TASK REQUIREMENTS:
A verbatim copy of the listing is what is needed, minus any pictures.

AVAILABLE DATA:
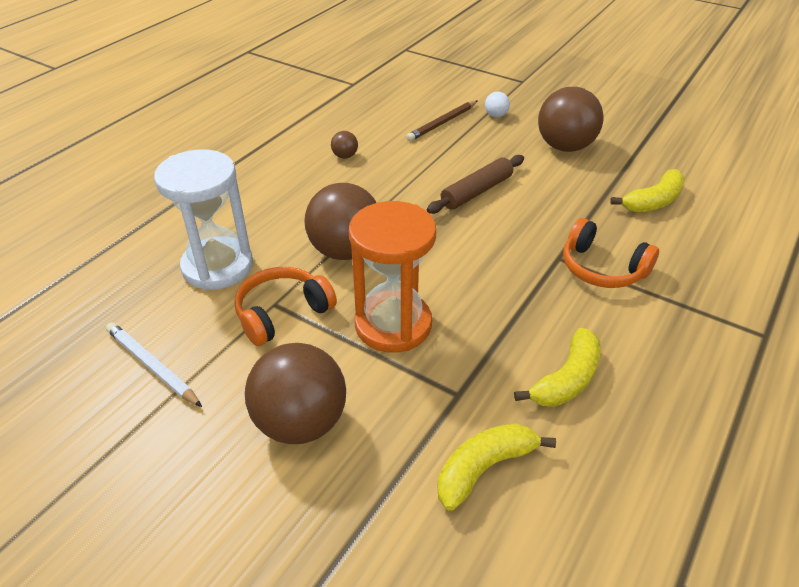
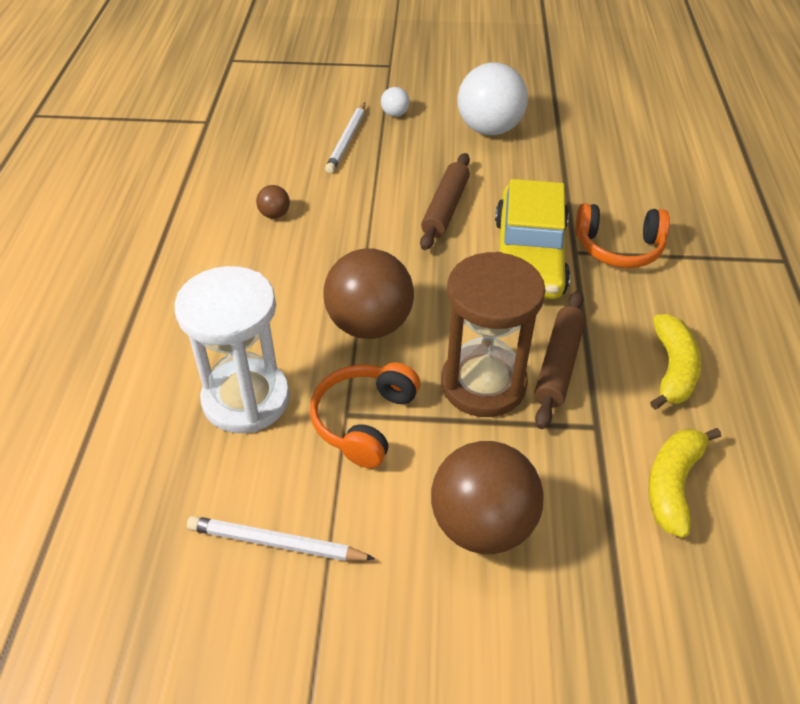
camera: 30 degrees left, 5 degrees up
(393, 325) = (483, 384): orange hourglass -> brown hourglass
(442, 123) = (347, 140): brown pencil -> white pencil
(467, 335) = (558, 364): none -> brown rolling pin
(514, 248) = (528, 256): none -> yellow car
(565, 147) = (489, 129): brown ball -> white ball
(653, 201) = (609, 162): yellow banana -> none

EXERCISE RESULT:
camera: 30 degrees left, 5 degrees up
(393, 325) = (483, 384): orange hourglass -> brown hourglass
(442, 123) = (347, 140): brown pencil -> white pencil
(467, 335) = (558, 364): none -> brown rolling pin
(514, 248) = (528, 256): none -> yellow car
(565, 147) = (489, 129): brown ball -> white ball
(653, 201) = (609, 162): yellow banana -> none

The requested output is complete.